Given instruction: Copy out the rows below, swapping "footprint polygon" for "outline" wherever it occurs and changing nothing else.

╔══

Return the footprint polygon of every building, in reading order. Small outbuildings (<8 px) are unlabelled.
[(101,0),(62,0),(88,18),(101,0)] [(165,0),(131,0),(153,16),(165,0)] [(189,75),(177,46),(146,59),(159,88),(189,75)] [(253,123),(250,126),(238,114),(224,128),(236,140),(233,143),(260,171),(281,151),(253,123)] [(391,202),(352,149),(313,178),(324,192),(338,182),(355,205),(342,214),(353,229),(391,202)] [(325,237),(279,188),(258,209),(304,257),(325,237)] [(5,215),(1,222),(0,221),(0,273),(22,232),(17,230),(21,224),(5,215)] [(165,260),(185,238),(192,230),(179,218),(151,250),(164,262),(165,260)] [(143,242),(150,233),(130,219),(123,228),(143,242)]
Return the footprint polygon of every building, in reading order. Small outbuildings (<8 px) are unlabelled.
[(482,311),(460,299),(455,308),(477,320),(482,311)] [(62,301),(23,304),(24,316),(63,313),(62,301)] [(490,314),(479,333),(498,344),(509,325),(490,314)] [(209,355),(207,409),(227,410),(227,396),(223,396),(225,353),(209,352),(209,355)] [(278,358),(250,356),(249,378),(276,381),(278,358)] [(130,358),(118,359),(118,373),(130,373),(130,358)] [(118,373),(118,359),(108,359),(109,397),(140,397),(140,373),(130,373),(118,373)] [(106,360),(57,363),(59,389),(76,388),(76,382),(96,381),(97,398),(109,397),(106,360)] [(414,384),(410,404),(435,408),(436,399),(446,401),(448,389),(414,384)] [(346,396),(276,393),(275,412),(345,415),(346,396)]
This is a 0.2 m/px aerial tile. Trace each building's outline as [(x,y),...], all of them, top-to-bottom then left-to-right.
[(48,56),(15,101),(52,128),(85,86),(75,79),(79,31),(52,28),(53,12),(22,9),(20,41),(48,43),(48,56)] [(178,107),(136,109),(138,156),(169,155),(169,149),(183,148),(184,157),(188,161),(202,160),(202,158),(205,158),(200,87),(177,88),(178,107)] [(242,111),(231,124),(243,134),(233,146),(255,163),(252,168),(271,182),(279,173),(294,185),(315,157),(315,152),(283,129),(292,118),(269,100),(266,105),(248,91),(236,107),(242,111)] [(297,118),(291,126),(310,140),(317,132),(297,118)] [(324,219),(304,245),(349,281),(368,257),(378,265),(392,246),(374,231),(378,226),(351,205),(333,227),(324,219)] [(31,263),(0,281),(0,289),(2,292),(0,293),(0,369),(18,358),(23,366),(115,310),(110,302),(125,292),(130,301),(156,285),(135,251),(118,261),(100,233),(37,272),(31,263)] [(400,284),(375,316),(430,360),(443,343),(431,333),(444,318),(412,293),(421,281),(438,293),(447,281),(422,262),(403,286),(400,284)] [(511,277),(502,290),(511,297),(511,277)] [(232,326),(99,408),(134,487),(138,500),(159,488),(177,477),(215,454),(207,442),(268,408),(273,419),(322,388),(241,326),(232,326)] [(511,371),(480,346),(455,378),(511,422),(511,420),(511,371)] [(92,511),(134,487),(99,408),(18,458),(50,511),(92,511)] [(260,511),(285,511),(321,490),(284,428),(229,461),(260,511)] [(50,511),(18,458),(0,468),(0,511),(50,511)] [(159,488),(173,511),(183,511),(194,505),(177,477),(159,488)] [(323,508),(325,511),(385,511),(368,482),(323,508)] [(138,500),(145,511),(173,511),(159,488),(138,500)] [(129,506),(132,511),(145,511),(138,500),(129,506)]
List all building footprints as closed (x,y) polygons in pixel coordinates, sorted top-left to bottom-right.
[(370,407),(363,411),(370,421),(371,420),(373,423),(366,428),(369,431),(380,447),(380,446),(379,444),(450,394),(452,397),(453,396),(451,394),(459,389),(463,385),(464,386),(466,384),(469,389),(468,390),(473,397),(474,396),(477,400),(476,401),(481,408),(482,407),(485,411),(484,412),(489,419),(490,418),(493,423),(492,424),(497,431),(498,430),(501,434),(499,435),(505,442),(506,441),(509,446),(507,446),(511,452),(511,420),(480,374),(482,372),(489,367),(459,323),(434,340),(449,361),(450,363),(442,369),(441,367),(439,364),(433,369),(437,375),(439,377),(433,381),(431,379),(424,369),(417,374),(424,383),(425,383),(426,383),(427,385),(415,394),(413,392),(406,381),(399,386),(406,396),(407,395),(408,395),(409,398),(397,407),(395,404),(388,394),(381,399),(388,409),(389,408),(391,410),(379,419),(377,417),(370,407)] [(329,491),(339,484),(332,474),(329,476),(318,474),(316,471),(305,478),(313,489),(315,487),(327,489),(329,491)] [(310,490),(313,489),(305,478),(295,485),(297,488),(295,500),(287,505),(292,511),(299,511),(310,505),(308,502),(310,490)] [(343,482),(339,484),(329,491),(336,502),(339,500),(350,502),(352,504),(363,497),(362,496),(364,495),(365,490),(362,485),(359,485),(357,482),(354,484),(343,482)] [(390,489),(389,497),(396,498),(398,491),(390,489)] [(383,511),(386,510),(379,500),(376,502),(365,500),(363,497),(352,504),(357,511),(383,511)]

╚══

Written answer:
Return the outline of every building, in reading order. Small outbuildings (<8 px) are unlabelled.
[(101,0),(62,0),(88,18),(101,0)] [(165,0),(131,0),(153,16),(165,0)] [(189,75),(177,46),(146,59),(159,88),(189,75)] [(253,123),(250,126),(238,114),(224,128),(236,140),(233,143),(260,171),(281,151),(253,123)] [(391,202),(352,149),(313,178),(324,192),(338,182),(355,205),(342,214),(353,229),(391,202)] [(325,237),(279,188),(258,209),(304,257),(325,237)] [(5,215),(1,222),(0,221),(0,273),(22,232),(17,230),(21,224),(5,215)] [(165,260),(185,238),(192,230),(179,218),(151,250),(164,262),(165,260)] [(143,242),(150,233),(130,219),(123,228),(143,242)]
Return the outline of every building, in reading order. Small outbuildings (<8 px) are unlabelled.
[(482,311),(460,299),(455,308),(477,320),(482,311)] [(62,301),(23,304),(24,316),(63,313),(62,301)] [(490,314),(479,333),(498,344),(509,325),(490,314)] [(209,355),(207,409),(227,410),(227,396),(223,396),(225,353),(209,352),(209,355)] [(278,358),(250,356),(249,378),(276,381),(278,358)] [(130,358),(118,359),(118,373),(130,373),(130,358)] [(118,373),(118,359),(108,359),(109,397),(140,397),(140,373),(130,373),(118,373)] [(106,360),(57,363),(59,389),(76,388),(76,382),(96,381),(97,398),(109,397),(106,360)] [(414,384),(410,404),(435,408),(436,399),(446,401),(448,389),(414,384)] [(346,396),(276,393),(275,412),(345,415),(346,396)]
This is a 0.2 m/px aerial tile. Trace each building's outline as [(x,y),...], all of them, top-to-bottom then left-to-right.
[(48,56),(15,101),(52,128),(85,86),(75,79),(79,31),(52,28),(53,12),(22,9),(20,41),(48,43),(48,56)] [(178,107),(136,109),(138,156),(169,155),(169,149),(183,148),(184,157),(188,161),(202,160),(202,158),(205,158),(200,87),(177,88),(178,107)] [(242,111),(231,124),(243,134),(233,146),(255,163),(252,168),(271,182),(279,173),(294,185),(315,157),(315,152),(283,129),(292,118),(269,100),(266,105),(248,91),(236,107),(242,111)] [(297,118),(291,126),(310,140),(317,132),(297,118)] [(324,219),(304,245),(349,281),(368,257),(378,265),(392,246),(374,231),(378,226),(351,205),(333,227),(324,219)] [(31,263),(0,281),(0,289),(2,292),(0,293),(0,369),(18,358),(23,366),(115,310),(110,302),(125,292),(130,301),(156,285),(135,251),(118,261),(100,233),(37,272),(31,263)] [(400,284),(375,316),(430,360),(443,343),(431,333),(444,318),(412,293),(421,281),(438,293),(447,281),(422,262),(403,286),(400,284)] [(511,277),(502,290),(511,297),(511,277)] [(232,326),(99,408),(134,487),(138,500),(159,488),(177,477),(215,454),(207,442),(268,408),(273,419),(322,388),(241,326),(232,326)] [(511,371),(480,346),(455,378),(511,422),(511,420),(511,371)] [(92,511),(134,487),(99,408),(18,458),(50,511),(92,511)] [(260,511),(285,511),(321,490),(284,428),(229,461),(260,511)] [(50,511),(18,458),(0,468),(0,511),(50,511)] [(159,488),(173,511),(183,511),(194,505),(177,477),(159,488)] [(323,508),(325,511),(385,511),(368,482),(323,508)] [(138,500),(145,511),(173,511),(159,488),(138,500)] [(129,506),(132,511),(145,511),(138,500),(129,506)]
List all building footprints as closed (x,y) polygons in pixel coordinates, sorted top-left to bottom-right.
[(370,407),(363,411),(370,421),(371,420),(373,423),(366,428),(369,431),(380,447),(380,446),(379,444),(450,394),(452,397),(453,396),(451,394),(459,389),(463,385),(464,386),(466,384),(469,389),(468,390),(473,397),(474,396),(477,400),(476,401),(481,408),(482,407),(485,411),(484,412),(489,419),(490,418),(493,423),(492,424),(497,431),(498,430),(501,434),(499,435),(505,442),(506,441),(509,446),(507,446),(511,452),(511,420),(480,374),(482,372),(489,367),(459,323),(434,340),(449,361),(450,363),(442,369),(441,367),(439,364),(433,369),(437,375),(439,377),(433,381),(431,379),(424,369),(417,374),(424,383),(425,383),(426,383),(427,385),(415,394),(413,392),(406,381),(399,386),(406,396),(407,395),(408,395),(409,398),(397,407),(395,404),(388,394),(381,399),(388,409),(389,408),(391,410),(379,419),(377,417),(370,407)] [(329,491),(339,484),(332,474),(329,476),(318,474),(316,471),(305,478),(313,489),(315,487),(327,489),(329,491)] [(310,490),(313,489),(305,478),(295,485),(297,488),(295,500),(287,505),(292,511),(299,511),(310,505),(308,502),(310,490)] [(343,482),(339,484),(329,491),(336,502),(339,500),(350,502),(352,504),(363,497),(362,496),(364,495),(365,490),(362,485),(359,485),(357,482),(354,484),(343,482)] [(390,489),(389,497),(396,498),(398,491),(390,489)] [(383,511),(386,510),(379,500),(376,502),(365,500),(363,497),(352,504),(357,511),(383,511)]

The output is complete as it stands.